[WORKING DATA — start]
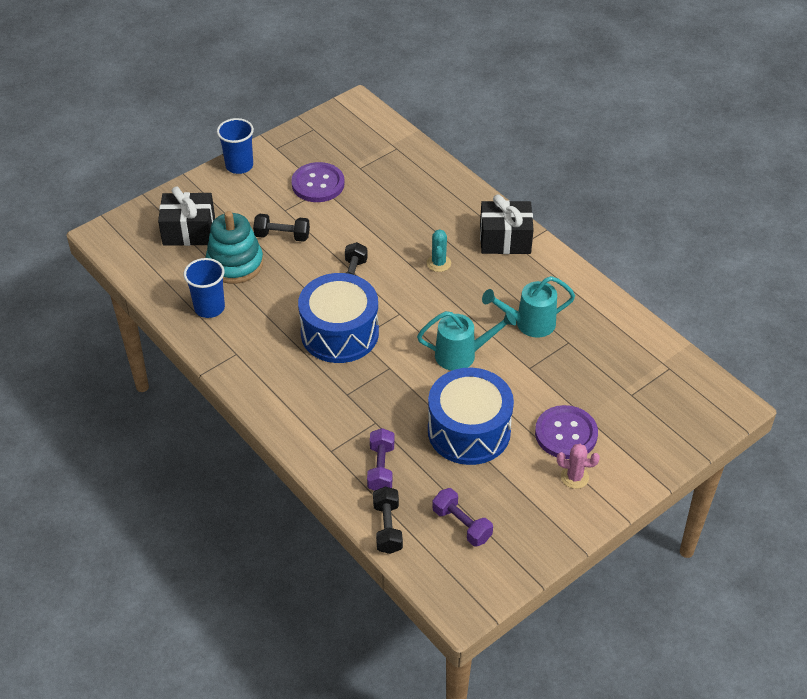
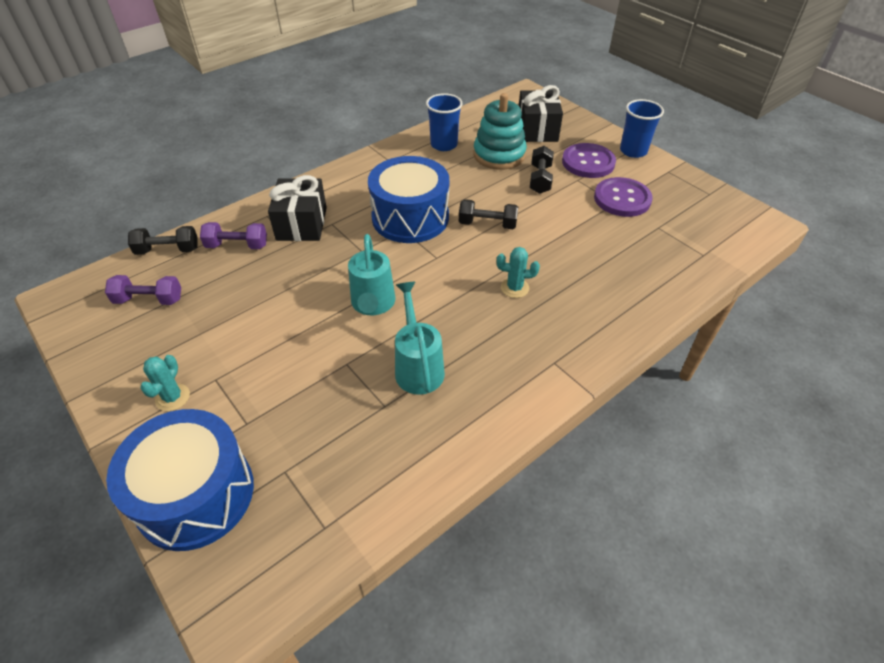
camera: 90 degrees right, 0 degrees up
blue drum [428,368,514,465] -> blue drum moved to [106,409,254,551]
purple dumbbell [432,488,493,546] -> purple dumbbell turned 45 degrees clockwise [105,275,181,305]
black gift [480,195,534,254] -> black gift moved to [268,175,327,241]
purple button [535,405,598,459] -> purple button moved to [562,143,616,178]
pink cactus [557,444,600,489] -> turquoise cactus [140,355,190,411]

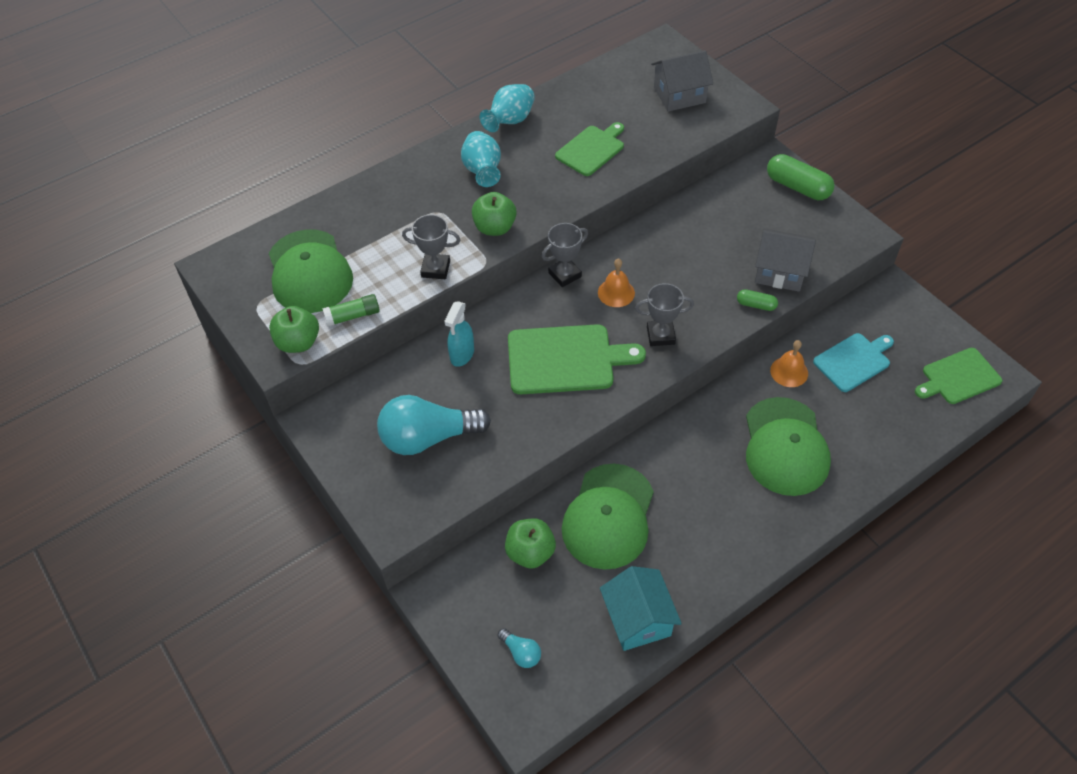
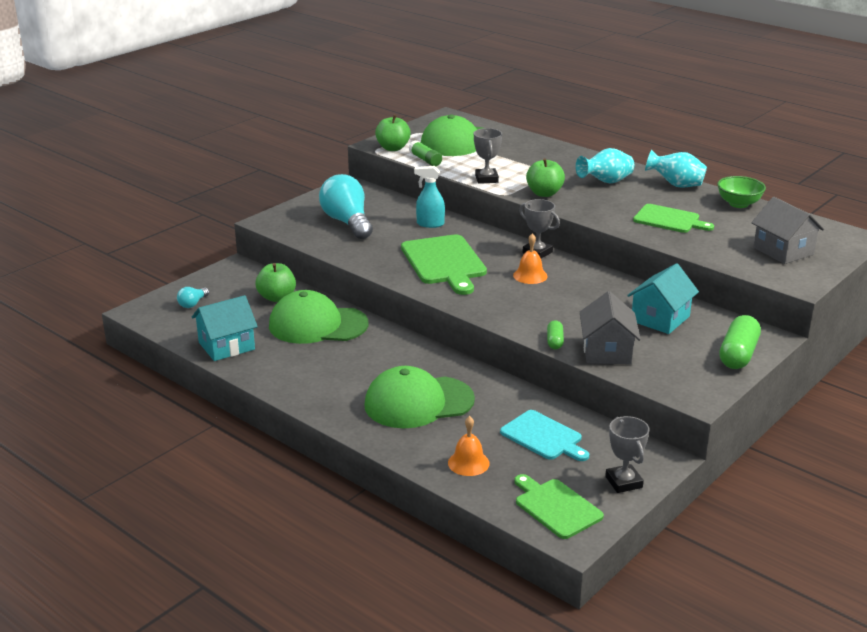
camera: 75 degrees right, 25 degrees down
grey trophy [635,283,694,346] -> grey trophy moved to [605,416,650,493]
orange bell [770,340,808,387] -> orange bell moved to [448,416,490,476]
none -> turquoise house [627,263,699,334]
none -> green bowl [717,176,766,208]

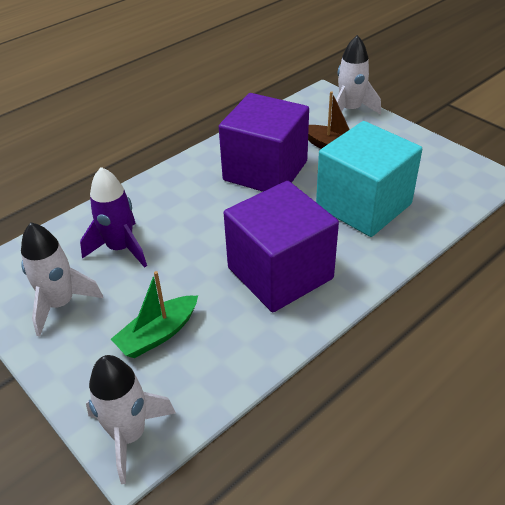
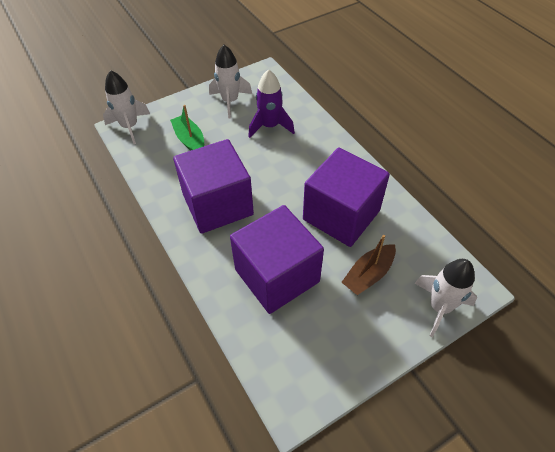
camera: 100 degrees right, 10 degrees up
turquoise cube [316,121,422,237] -> purple cube [230,205,324,314]

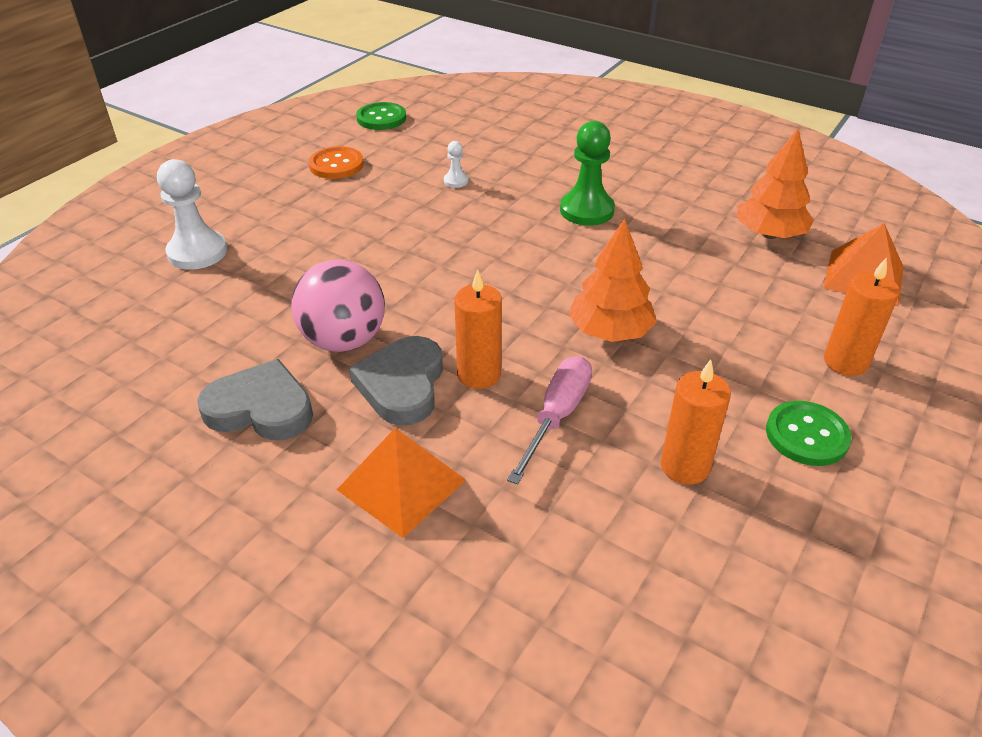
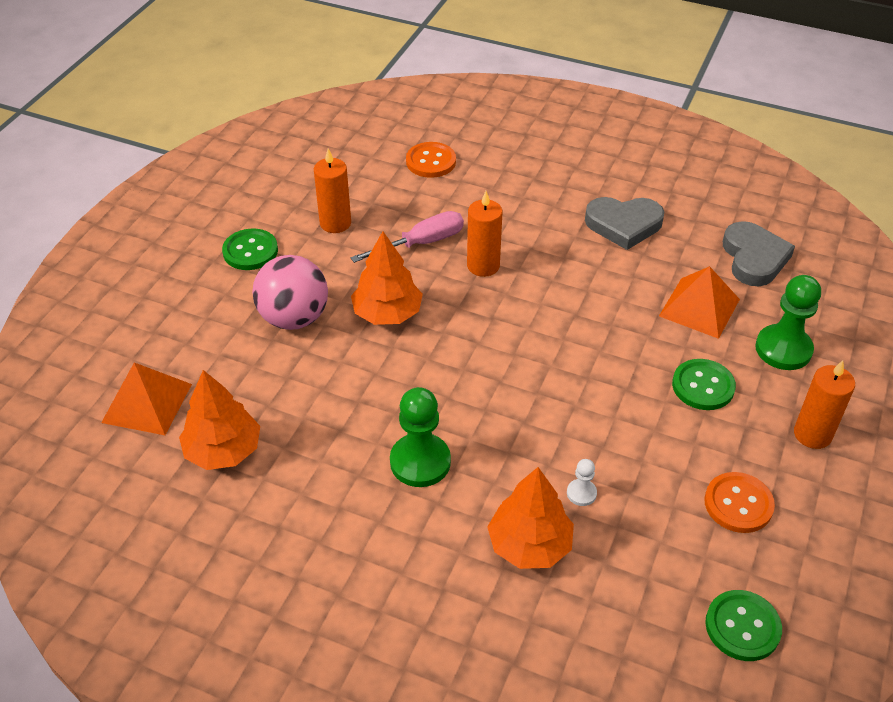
camera: 170 degrees right, 5 degrees up
white pawn [157,159,227,270] -> green pawn [755,275,821,370]
pink ball [291,260,385,352] -> pink ball moved to [252,255,328,330]
orange pyramid [337,428,466,538] -> orange pyramid moved to [659,266,740,339]
grey heart [349,336,443,425] -> grey heart moved to [723,221,795,286]
pink screwdriver [507,356,592,485] -> pink screwdriver turned 135 degrees counterclockwise [351,211,464,263]
orange candle [824,257,900,376] -> orange candle moved to [794,360,855,449]
none -> orange button [406,142,456,178]
none -> orange tree [487,467,574,569]
none -> green button [672,359,736,410]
[WORKING DATA — finish]
WORK TASK:
Would you return, unchanged, the lines from the one containing "grey heart [349,336,443,425]" through the end of the entries?

RESPONSE TO THIS EXERCISE:
grey heart [349,336,443,425] -> grey heart moved to [723,221,795,286]
pink screwdriver [507,356,592,485] -> pink screwdriver turned 135 degrees counterclockwise [351,211,464,263]
orange candle [824,257,900,376] -> orange candle moved to [794,360,855,449]
none -> orange button [406,142,456,178]
none -> orange tree [487,467,574,569]
none -> green button [672,359,736,410]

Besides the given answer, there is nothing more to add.